*** Opening of Records for this task ***

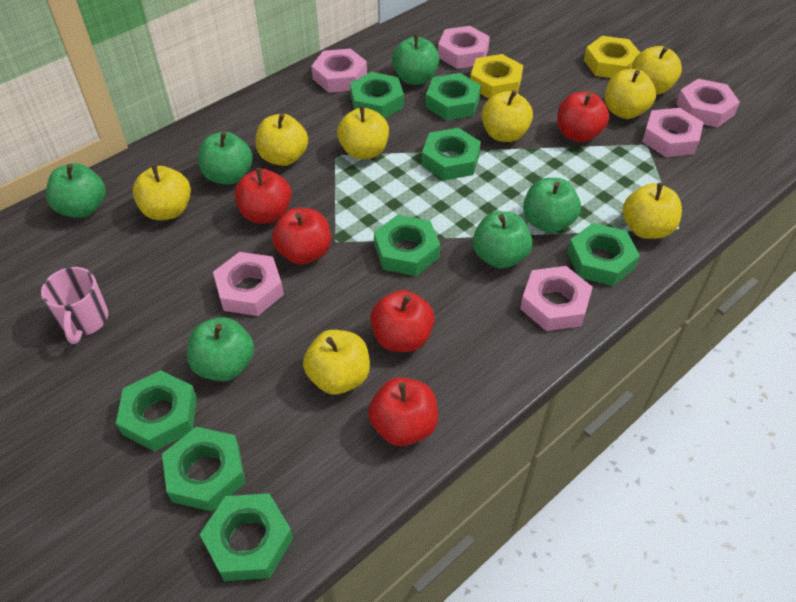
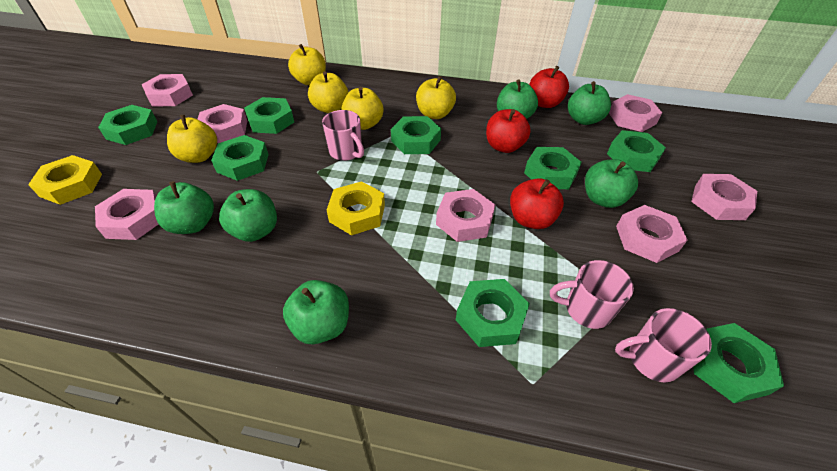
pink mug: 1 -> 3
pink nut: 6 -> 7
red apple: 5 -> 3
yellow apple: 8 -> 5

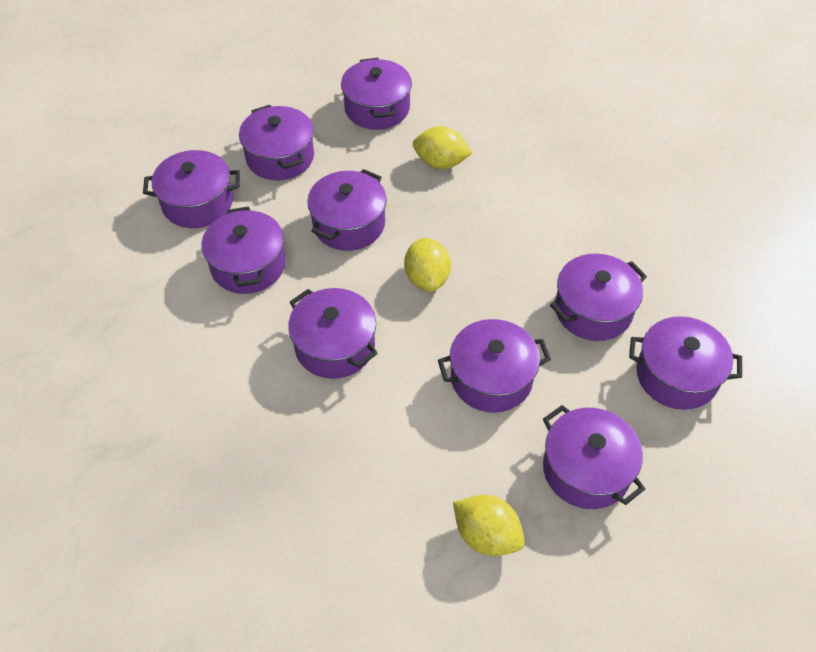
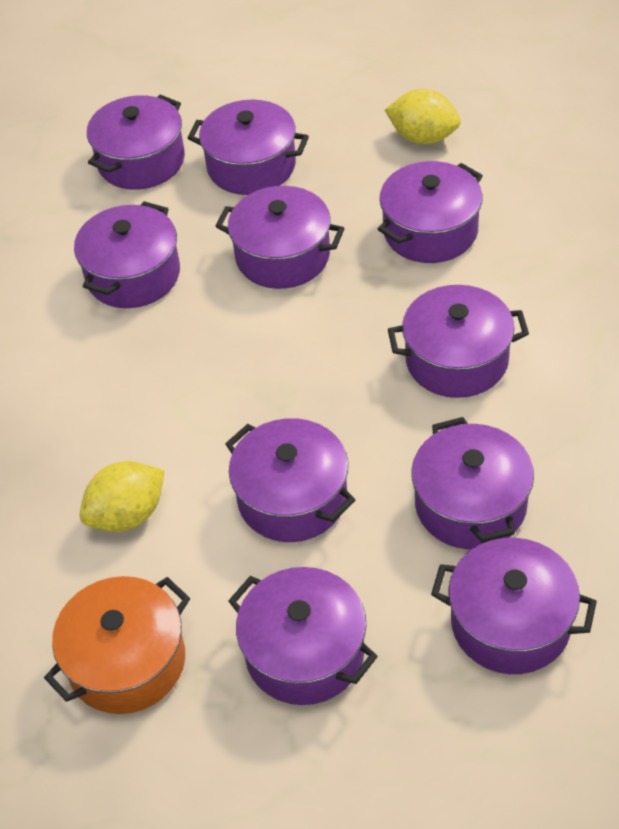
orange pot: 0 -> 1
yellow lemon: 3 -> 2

*** Close of Records for this task ***

(Exercise brief): Copy the data precisely. Skip every picture.

(Completed task):
pink mug: 1 -> 3
pink nut: 6 -> 7
red apple: 5 -> 3
yellow apple: 8 -> 5

orange pot: 0 -> 1
yellow lemon: 3 -> 2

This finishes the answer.